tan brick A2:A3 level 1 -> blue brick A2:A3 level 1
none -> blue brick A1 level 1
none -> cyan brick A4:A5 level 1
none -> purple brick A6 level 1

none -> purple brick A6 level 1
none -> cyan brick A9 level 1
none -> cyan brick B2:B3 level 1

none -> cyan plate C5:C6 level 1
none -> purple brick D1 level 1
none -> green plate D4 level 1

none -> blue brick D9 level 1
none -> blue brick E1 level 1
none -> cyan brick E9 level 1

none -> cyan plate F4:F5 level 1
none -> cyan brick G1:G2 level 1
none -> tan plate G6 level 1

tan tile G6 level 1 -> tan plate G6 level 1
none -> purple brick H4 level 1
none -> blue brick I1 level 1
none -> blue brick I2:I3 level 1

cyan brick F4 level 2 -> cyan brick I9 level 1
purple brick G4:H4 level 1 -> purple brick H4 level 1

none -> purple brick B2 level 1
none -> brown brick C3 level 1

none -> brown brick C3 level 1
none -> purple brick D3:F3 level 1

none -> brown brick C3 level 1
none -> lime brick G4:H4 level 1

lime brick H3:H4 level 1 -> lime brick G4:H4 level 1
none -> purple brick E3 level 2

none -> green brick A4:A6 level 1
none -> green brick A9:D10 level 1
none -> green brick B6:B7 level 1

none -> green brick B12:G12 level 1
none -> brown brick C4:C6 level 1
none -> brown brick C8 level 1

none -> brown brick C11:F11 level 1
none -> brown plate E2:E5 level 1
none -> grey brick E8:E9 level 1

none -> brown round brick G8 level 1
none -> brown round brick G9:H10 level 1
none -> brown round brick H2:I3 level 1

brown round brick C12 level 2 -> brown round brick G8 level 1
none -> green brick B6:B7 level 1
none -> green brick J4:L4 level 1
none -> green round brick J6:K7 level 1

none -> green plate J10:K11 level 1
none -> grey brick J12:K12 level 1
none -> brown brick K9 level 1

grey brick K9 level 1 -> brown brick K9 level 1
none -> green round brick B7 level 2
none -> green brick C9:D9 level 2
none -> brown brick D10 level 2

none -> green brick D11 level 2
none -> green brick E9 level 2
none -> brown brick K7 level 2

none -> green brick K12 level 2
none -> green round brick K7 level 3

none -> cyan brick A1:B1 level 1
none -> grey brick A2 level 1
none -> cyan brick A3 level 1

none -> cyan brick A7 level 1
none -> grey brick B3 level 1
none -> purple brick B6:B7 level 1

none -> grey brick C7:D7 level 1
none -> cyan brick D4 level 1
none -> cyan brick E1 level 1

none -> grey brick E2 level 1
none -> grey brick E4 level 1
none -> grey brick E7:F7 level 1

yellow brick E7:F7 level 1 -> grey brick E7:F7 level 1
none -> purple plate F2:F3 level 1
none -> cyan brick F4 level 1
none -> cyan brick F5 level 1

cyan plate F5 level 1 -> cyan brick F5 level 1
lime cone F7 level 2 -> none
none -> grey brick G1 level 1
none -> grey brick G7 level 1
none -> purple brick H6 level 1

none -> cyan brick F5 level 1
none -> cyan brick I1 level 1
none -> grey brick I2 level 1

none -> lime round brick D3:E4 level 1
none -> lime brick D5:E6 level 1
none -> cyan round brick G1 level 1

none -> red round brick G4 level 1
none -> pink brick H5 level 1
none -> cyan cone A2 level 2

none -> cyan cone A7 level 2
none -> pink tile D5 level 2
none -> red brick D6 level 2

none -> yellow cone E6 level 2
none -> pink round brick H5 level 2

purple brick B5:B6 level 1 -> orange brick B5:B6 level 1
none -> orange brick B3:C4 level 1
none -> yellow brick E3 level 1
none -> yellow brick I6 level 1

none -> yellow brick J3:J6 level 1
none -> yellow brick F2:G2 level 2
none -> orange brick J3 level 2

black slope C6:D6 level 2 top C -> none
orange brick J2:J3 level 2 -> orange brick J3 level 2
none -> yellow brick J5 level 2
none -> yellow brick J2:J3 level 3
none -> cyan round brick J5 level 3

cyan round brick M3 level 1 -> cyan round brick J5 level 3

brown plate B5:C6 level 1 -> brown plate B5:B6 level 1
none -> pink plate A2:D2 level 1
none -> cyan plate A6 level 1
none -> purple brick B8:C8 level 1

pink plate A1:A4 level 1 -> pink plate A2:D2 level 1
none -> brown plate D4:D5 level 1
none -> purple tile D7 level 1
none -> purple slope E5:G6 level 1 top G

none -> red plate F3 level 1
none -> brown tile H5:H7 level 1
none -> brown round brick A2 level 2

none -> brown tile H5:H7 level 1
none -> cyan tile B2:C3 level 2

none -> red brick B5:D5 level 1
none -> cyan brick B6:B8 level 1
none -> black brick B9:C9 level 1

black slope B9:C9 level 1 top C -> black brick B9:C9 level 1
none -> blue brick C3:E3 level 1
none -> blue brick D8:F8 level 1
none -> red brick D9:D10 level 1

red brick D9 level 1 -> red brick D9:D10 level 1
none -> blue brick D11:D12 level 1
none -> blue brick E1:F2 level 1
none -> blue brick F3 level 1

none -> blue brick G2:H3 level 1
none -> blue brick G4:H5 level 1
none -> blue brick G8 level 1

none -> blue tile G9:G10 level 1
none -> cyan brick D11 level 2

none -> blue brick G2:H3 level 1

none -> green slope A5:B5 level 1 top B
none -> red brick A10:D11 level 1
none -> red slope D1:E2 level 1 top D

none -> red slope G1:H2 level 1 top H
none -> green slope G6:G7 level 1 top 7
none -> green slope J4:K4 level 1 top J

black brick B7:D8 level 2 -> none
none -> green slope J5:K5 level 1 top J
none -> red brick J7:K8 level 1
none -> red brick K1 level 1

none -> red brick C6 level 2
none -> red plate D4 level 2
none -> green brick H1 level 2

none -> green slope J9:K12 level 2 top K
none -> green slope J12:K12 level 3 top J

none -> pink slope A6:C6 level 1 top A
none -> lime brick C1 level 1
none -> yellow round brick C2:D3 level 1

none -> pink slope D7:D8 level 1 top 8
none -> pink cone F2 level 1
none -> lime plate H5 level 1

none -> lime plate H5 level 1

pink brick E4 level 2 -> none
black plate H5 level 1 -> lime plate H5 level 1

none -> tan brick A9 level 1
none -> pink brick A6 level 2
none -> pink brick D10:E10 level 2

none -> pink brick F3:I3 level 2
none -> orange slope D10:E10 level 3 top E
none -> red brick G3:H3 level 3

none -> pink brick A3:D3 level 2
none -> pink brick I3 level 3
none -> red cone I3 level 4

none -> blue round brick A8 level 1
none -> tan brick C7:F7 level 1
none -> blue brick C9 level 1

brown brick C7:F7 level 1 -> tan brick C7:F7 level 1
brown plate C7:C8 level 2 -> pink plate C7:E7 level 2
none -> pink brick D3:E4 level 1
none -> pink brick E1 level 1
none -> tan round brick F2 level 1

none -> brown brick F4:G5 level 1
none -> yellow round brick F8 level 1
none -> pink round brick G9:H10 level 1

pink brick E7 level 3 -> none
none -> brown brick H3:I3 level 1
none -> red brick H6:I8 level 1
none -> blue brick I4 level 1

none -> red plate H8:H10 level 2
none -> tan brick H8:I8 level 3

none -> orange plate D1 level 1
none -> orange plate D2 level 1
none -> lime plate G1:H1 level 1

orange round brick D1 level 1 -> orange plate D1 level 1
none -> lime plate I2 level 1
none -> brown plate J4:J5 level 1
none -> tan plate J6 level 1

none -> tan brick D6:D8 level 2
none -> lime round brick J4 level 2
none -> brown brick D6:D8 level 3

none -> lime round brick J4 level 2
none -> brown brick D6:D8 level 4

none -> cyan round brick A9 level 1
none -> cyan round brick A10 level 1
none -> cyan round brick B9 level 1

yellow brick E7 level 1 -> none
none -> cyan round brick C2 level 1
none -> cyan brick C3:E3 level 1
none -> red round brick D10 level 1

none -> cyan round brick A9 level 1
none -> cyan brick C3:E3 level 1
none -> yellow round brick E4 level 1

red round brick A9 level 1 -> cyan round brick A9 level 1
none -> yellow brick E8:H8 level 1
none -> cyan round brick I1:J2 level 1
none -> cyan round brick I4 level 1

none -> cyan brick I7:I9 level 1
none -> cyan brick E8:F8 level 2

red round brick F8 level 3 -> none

* [DIRECTIONS]:
Looking at the entries above, how many lines contain "orange"? State the number and nothing more.

* [ANSWER BOX]:
8